Try it: Output only the lines that run from the line holding "[400, 343, 465, 402]" to the end of the data below, including both ends, without any pictures.

Supplied entries:
= Beginning of Section =
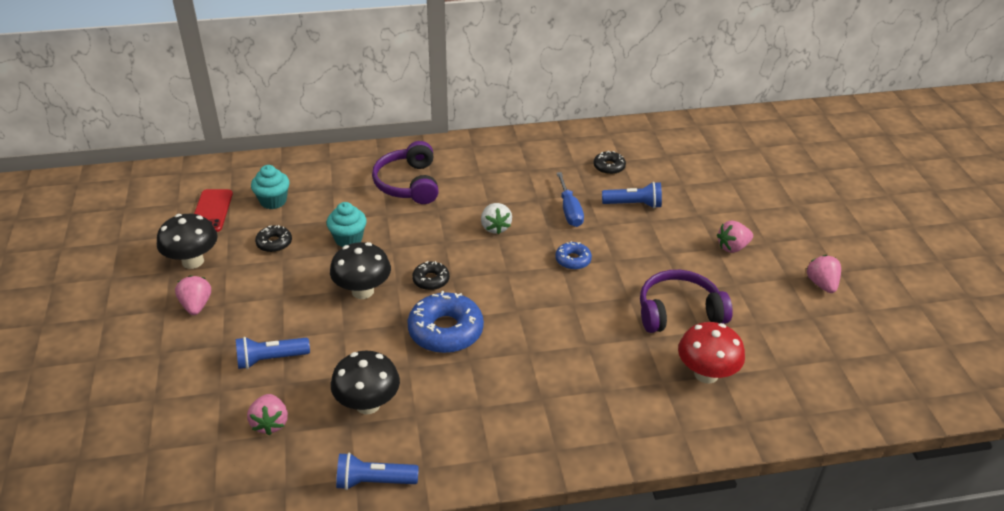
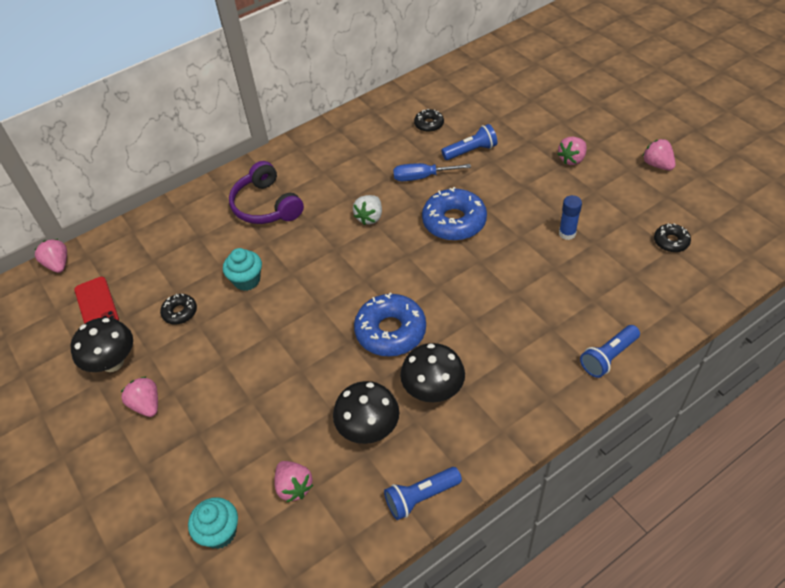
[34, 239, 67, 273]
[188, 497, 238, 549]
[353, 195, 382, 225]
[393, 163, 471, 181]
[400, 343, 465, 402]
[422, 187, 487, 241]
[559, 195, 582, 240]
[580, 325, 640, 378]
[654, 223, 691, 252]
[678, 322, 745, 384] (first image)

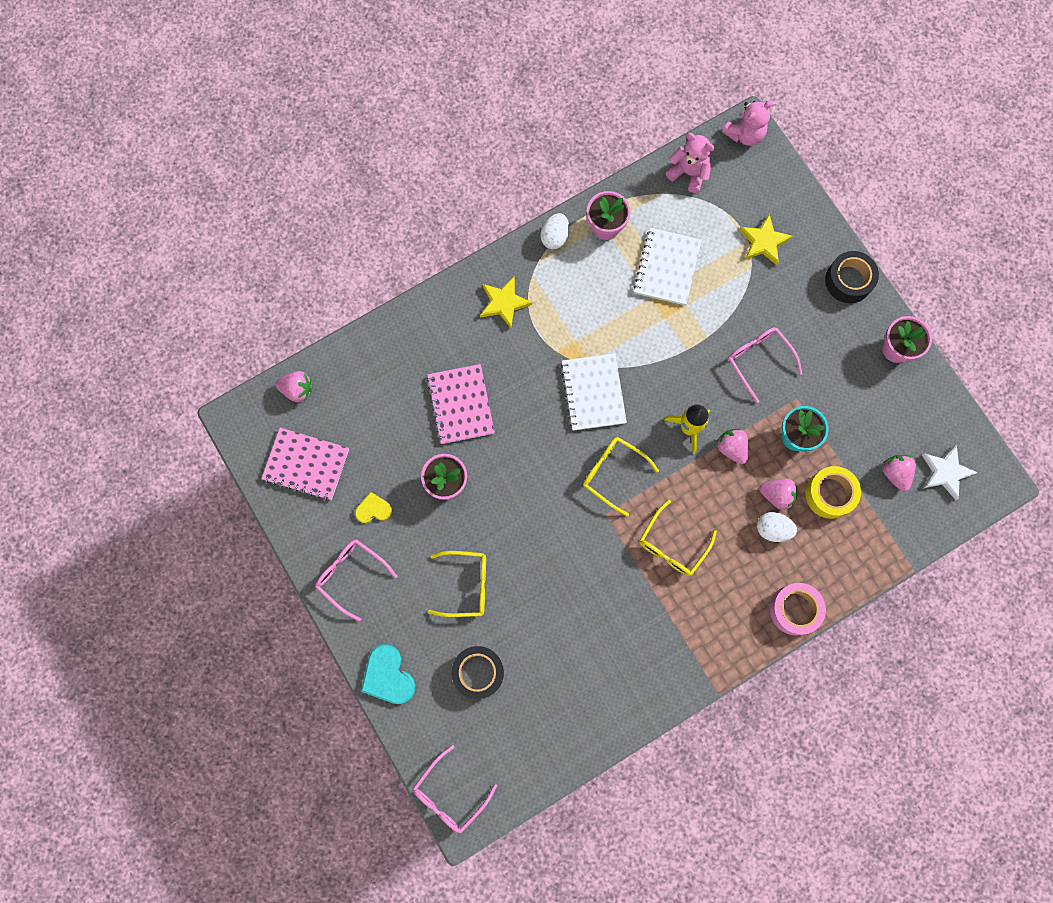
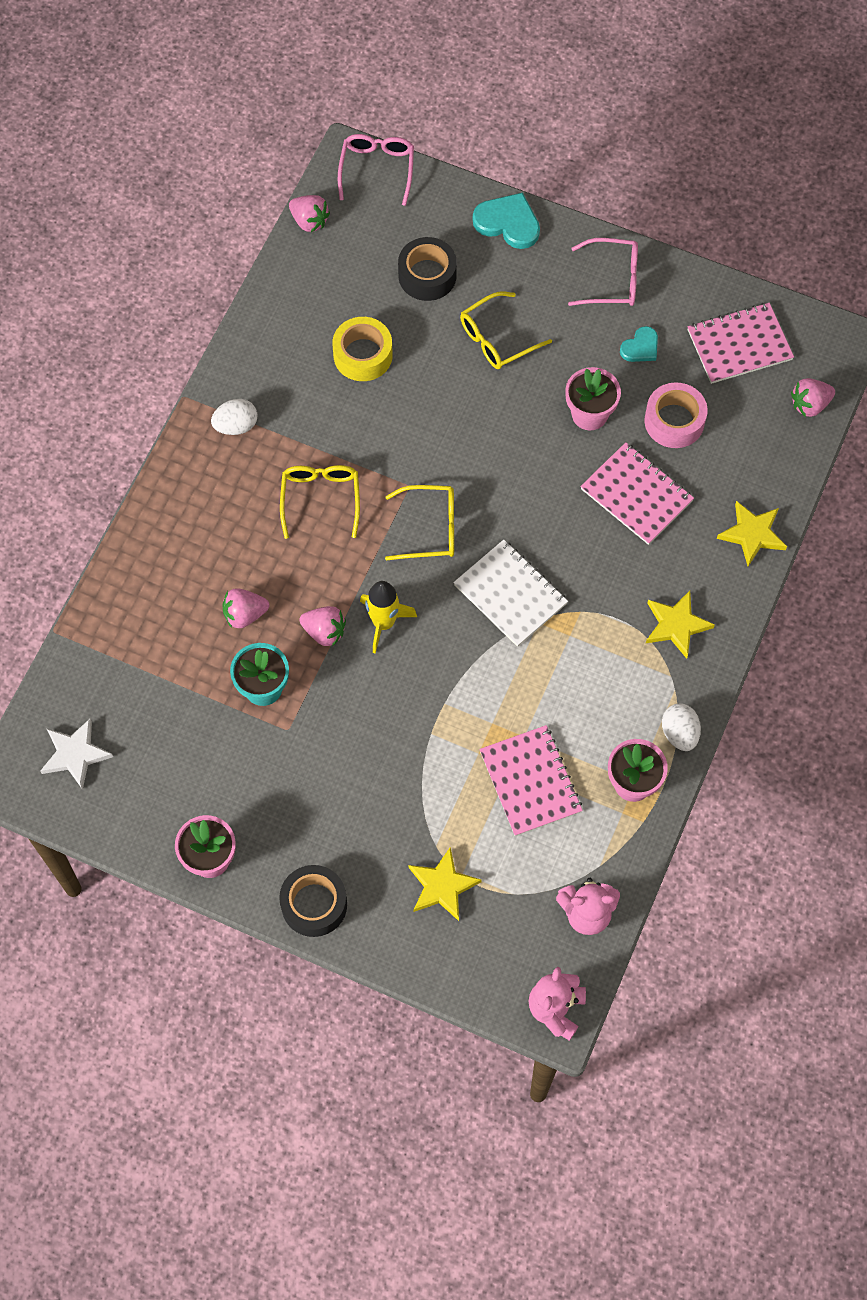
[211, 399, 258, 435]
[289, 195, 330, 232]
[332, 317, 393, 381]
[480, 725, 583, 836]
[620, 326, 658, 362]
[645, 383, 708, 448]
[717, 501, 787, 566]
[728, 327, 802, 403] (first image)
= End of Section =
Solved exercise:
[400, 343, 465, 402]
[422, 187, 487, 241]
[559, 195, 582, 240]
[580, 325, 640, 378]
[654, 223, 691, 252]
[678, 322, 745, 384] (first image)

[211, 399, 258, 435]
[289, 195, 330, 232]
[332, 317, 393, 381]
[480, 725, 583, 836]
[620, 326, 658, 362]
[645, 383, 708, 448]
[717, 501, 787, 566]
[728, 327, 802, 403] (first image)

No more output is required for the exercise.